··· Dataset excerpts ···

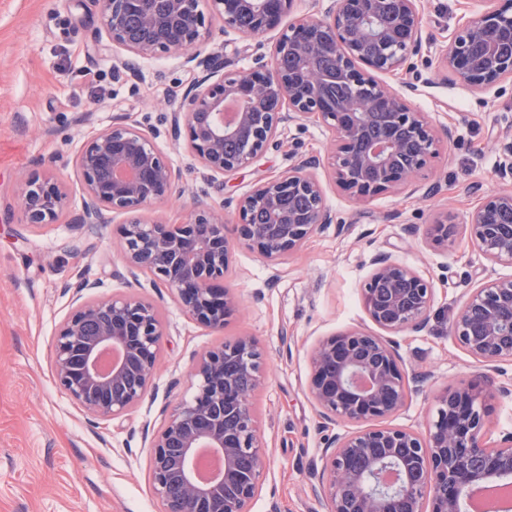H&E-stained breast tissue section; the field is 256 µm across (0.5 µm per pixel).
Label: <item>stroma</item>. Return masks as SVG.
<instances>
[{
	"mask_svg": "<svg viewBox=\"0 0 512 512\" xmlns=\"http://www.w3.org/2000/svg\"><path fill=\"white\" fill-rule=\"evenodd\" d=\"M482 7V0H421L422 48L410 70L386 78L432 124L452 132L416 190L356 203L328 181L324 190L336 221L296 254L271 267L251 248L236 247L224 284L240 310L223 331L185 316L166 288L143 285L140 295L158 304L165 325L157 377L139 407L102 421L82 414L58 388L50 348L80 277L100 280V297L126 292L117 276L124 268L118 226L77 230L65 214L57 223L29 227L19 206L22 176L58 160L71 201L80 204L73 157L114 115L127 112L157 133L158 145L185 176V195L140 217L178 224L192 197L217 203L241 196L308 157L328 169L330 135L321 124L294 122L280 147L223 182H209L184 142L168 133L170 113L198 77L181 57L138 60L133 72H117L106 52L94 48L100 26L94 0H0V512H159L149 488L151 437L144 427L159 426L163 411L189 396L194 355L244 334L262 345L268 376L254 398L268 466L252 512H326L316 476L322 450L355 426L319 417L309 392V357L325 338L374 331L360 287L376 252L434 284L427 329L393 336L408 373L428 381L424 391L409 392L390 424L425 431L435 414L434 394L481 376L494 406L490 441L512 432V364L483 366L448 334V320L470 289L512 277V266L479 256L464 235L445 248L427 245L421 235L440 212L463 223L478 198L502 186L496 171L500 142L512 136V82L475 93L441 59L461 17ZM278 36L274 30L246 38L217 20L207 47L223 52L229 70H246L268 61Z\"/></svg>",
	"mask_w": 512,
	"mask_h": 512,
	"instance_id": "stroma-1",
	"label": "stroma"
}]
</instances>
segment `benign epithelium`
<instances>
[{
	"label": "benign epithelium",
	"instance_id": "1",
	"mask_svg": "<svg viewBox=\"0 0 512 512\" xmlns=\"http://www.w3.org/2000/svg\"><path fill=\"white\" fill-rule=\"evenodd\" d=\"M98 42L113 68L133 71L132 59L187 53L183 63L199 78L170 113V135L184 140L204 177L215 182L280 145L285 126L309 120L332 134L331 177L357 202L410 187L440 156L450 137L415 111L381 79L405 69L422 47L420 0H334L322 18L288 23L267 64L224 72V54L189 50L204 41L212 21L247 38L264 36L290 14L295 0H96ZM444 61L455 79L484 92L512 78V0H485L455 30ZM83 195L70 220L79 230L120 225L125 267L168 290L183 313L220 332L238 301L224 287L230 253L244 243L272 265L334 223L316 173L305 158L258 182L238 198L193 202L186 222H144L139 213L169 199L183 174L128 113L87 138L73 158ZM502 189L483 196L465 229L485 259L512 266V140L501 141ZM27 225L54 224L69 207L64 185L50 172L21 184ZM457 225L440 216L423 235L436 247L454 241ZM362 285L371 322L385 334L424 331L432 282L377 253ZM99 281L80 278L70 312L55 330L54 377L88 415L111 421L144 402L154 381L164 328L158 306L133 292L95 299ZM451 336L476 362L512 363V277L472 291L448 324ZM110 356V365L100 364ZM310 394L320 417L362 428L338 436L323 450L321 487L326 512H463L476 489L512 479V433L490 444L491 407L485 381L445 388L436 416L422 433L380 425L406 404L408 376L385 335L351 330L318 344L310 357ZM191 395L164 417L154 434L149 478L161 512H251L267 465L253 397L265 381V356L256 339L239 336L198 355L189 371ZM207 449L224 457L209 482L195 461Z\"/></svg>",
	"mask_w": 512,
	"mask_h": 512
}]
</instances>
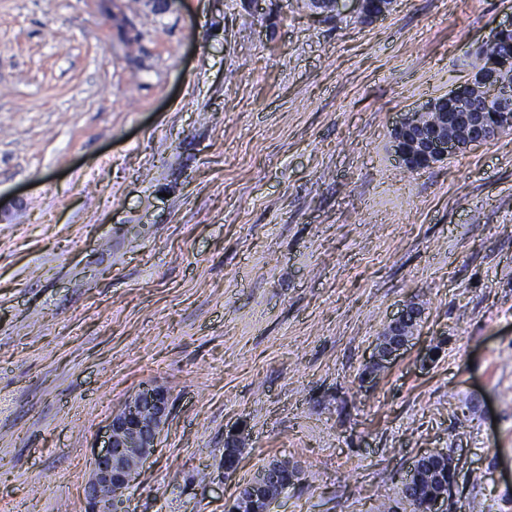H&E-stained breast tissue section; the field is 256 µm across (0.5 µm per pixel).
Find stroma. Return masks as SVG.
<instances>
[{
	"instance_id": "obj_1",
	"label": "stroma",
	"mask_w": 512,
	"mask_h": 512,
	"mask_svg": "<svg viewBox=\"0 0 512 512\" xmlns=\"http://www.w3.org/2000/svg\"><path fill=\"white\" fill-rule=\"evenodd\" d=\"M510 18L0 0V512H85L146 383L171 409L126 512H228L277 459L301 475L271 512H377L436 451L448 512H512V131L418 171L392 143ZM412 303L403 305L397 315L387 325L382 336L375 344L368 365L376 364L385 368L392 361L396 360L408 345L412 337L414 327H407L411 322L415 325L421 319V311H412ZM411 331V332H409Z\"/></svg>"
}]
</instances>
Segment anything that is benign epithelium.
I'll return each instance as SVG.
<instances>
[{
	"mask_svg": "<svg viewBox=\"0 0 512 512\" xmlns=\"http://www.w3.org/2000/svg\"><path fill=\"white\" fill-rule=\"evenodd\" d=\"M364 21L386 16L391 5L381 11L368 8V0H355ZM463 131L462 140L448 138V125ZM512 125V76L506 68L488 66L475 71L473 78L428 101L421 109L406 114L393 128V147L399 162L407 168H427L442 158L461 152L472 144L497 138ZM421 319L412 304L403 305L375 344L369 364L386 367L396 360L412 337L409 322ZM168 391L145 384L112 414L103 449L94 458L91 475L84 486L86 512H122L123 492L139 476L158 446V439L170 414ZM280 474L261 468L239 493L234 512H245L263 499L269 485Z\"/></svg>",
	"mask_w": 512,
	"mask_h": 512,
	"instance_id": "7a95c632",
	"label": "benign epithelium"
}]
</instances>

···

• [Given problem]: Only lines with "stroma" are wanted here; list each of them.

• [Solution to this task]:
Label: <item>stroma</item>. Return masks as SVG.
	"instance_id": "stroma-1",
	"label": "stroma"
Find stroma. Return masks as SVG.
	"label": "stroma",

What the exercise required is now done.